_TO DO:_ The reply is to be an exact repetition of the entries that follow, with each picture left out.

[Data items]
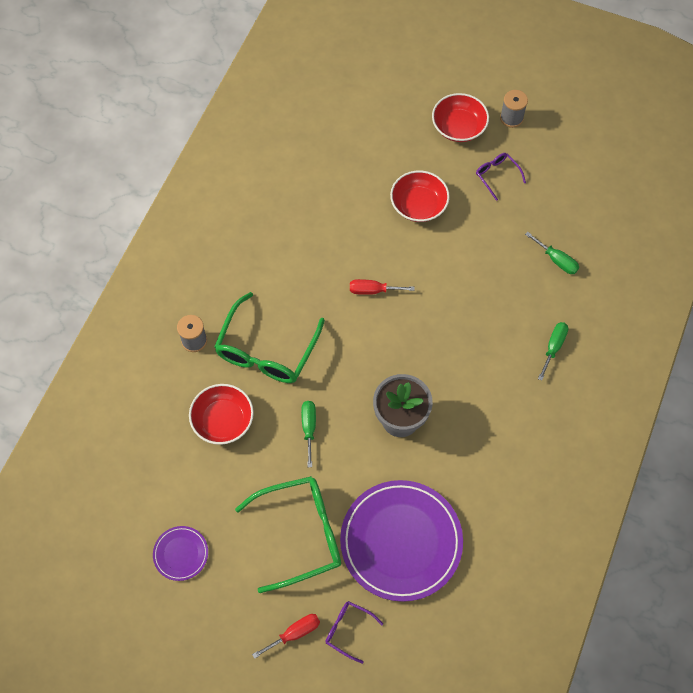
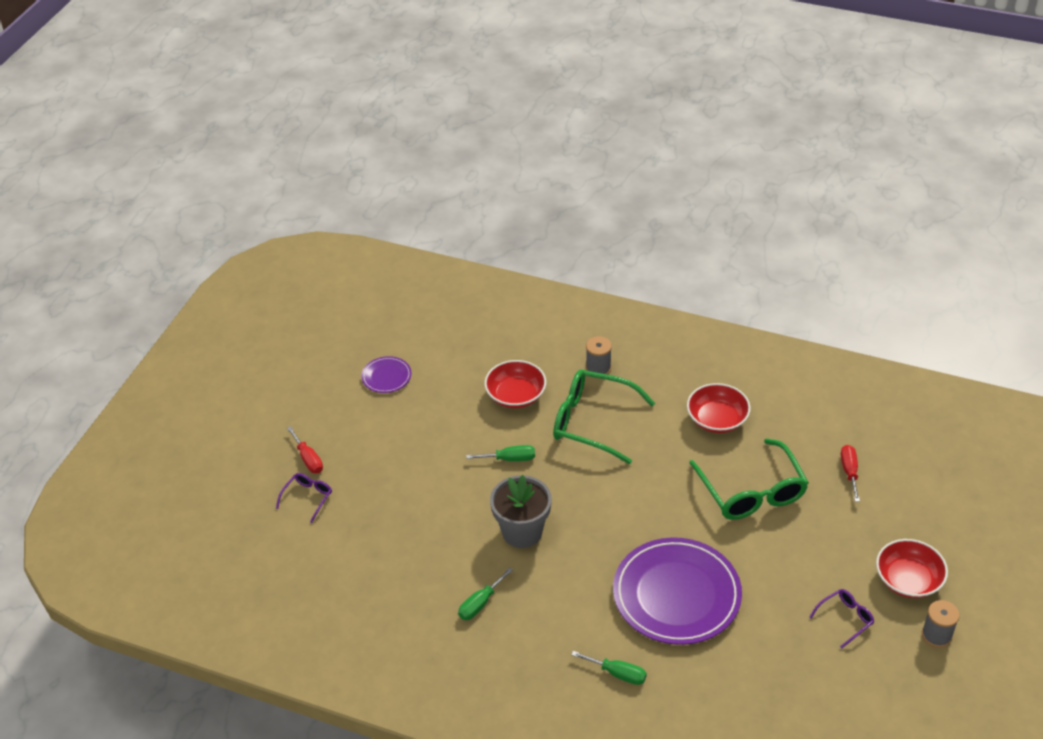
camera: 90 degrees right, 20 degrees down
(301, 534) = (402, 458): green glasses -> green glasses (752, 492)
(373, 290) = (671, 504): red screwdriver -> red screwdriver (849, 472)
(401, 541) = (391, 535): purple plate -> purple plate (676, 595)
(418, 205) = (788, 542): red bowl -> red bowl (717, 419)
(556, 260) = (735, 680): green screwdriver -> green screwdriver (480, 603)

_RESPONSE:_
camera: 90 degrees right, 20 degrees down
(301, 534) = (402, 458): green glasses -> green glasses (752, 492)
(373, 290) = (671, 504): red screwdriver -> red screwdriver (849, 472)
(401, 541) = (391, 535): purple plate -> purple plate (676, 595)
(418, 205) = (788, 542): red bowl -> red bowl (717, 419)
(556, 260) = (735, 680): green screwdriver -> green screwdriver (480, 603)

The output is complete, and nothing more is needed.